(Dataset content)

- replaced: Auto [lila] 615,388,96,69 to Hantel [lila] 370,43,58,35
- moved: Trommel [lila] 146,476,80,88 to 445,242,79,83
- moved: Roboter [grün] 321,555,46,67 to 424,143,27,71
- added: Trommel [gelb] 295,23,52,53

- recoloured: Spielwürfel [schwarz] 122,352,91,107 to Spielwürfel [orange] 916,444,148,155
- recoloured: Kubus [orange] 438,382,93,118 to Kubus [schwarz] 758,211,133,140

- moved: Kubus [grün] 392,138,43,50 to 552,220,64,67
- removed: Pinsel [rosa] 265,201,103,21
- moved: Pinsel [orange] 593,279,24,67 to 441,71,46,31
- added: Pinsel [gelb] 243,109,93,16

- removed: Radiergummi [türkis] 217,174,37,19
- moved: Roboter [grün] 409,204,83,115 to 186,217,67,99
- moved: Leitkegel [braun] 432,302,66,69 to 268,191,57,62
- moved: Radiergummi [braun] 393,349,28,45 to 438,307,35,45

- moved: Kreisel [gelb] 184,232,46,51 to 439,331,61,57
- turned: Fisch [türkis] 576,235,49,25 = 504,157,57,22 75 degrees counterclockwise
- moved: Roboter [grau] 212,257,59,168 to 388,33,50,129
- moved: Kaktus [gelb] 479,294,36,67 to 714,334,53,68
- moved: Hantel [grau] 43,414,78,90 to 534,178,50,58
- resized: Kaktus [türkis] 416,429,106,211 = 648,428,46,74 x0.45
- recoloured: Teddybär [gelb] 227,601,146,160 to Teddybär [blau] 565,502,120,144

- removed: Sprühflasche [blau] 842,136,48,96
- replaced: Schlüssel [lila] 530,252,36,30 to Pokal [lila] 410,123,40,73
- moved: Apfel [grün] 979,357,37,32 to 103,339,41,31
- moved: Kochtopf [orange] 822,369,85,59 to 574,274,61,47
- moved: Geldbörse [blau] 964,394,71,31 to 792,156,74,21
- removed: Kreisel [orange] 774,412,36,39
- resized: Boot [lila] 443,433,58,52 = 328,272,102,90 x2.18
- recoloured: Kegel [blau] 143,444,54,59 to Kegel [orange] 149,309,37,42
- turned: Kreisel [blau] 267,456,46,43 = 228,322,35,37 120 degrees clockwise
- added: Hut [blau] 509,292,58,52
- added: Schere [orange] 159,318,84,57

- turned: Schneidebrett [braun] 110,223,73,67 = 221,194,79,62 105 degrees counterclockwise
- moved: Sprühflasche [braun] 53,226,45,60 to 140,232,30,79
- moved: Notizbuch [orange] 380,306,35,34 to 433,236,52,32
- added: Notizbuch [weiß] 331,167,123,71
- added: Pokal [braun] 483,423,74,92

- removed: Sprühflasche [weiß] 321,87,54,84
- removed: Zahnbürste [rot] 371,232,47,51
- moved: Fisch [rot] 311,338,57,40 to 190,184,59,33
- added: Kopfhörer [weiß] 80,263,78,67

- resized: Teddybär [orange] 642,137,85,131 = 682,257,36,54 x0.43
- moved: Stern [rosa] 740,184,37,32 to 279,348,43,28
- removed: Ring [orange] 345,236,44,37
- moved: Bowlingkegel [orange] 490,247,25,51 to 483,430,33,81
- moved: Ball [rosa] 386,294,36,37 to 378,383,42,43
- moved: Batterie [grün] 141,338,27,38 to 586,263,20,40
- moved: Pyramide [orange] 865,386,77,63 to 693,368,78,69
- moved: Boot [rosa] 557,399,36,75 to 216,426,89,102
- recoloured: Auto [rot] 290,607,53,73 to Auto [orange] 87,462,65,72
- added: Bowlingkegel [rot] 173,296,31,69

(What is expected) Print the listing in full, exactly as given.

(Solution)
- replaced: Auto [lila] 615,388,96,69 to Hantel [lila] 370,43,58,35
- moved: Trommel [lila] 146,476,80,88 to 445,242,79,83
- moved: Roboter [grün] 321,555,46,67 to 424,143,27,71
- added: Trommel [gelb] 295,23,52,53

- recoloured: Spielwürfel [schwarz] 122,352,91,107 to Spielwürfel [orange] 916,444,148,155
- recoloured: Kubus [orange] 438,382,93,118 to Kubus [schwarz] 758,211,133,140

- moved: Kubus [grün] 392,138,43,50 to 552,220,64,67
- removed: Pinsel [rosa] 265,201,103,21
- moved: Pinsel [orange] 593,279,24,67 to 441,71,46,31
- added: Pinsel [gelb] 243,109,93,16

- removed: Radiergummi [türkis] 217,174,37,19
- moved: Roboter [grün] 409,204,83,115 to 186,217,67,99
- moved: Leitkegel [braun] 432,302,66,69 to 268,191,57,62
- moved: Radiergummi [braun] 393,349,28,45 to 438,307,35,45

- moved: Kreisel [gelb] 184,232,46,51 to 439,331,61,57
- turned: Fisch [türkis] 576,235,49,25 = 504,157,57,22 75 degrees counterclockwise
- moved: Roboter [grau] 212,257,59,168 to 388,33,50,129
- moved: Kaktus [gelb] 479,294,36,67 to 714,334,53,68
- moved: Hantel [grau] 43,414,78,90 to 534,178,50,58
- resized: Kaktus [türkis] 416,429,106,211 = 648,428,46,74 x0.45
- recoloured: Teddybär [gelb] 227,601,146,160 to Teddybär [blau] 565,502,120,144

- removed: Sprühflasche [blau] 842,136,48,96
- replaced: Schlüssel [lila] 530,252,36,30 to Pokal [lila] 410,123,40,73
- moved: Apfel [grün] 979,357,37,32 to 103,339,41,31
- moved: Kochtopf [orange] 822,369,85,59 to 574,274,61,47
- moved: Geldbörse [blau] 964,394,71,31 to 792,156,74,21
- removed: Kreisel [orange] 774,412,36,39
- resized: Boot [lila] 443,433,58,52 = 328,272,102,90 x2.18
- recoloured: Kegel [blau] 143,444,54,59 to Kegel [orange] 149,309,37,42
- turned: Kreisel [blau] 267,456,46,43 = 228,322,35,37 120 degrees clockwise
- added: Hut [blau] 509,292,58,52
- added: Schere [orange] 159,318,84,57

- turned: Schneidebrett [braun] 110,223,73,67 = 221,194,79,62 105 degrees counterclockwise
- moved: Sprühflasche [braun] 53,226,45,60 to 140,232,30,79
- moved: Notizbuch [orange] 380,306,35,34 to 433,236,52,32
- added: Notizbuch [weiß] 331,167,123,71
- added: Pokal [braun] 483,423,74,92

- removed: Sprühflasche [weiß] 321,87,54,84
- removed: Zahnbürste [rot] 371,232,47,51
- moved: Fisch [rot] 311,338,57,40 to 190,184,59,33
- added: Kopfhörer [weiß] 80,263,78,67

- resized: Teddybär [orange] 642,137,85,131 = 682,257,36,54 x0.43
- moved: Stern [rosa] 740,184,37,32 to 279,348,43,28
- removed: Ring [orange] 345,236,44,37
- moved: Bowlingkegel [orange] 490,247,25,51 to 483,430,33,81
- moved: Ball [rosa] 386,294,36,37 to 378,383,42,43
- moved: Batterie [grün] 141,338,27,38 to 586,263,20,40
- moved: Pyramide [orange] 865,386,77,63 to 693,368,78,69
- moved: Boot [rosa] 557,399,36,75 to 216,426,89,102
- recoloured: Auto [rot] 290,607,53,73 to Auto [orange] 87,462,65,72
- added: Bowlingkegel [rot] 173,296,31,69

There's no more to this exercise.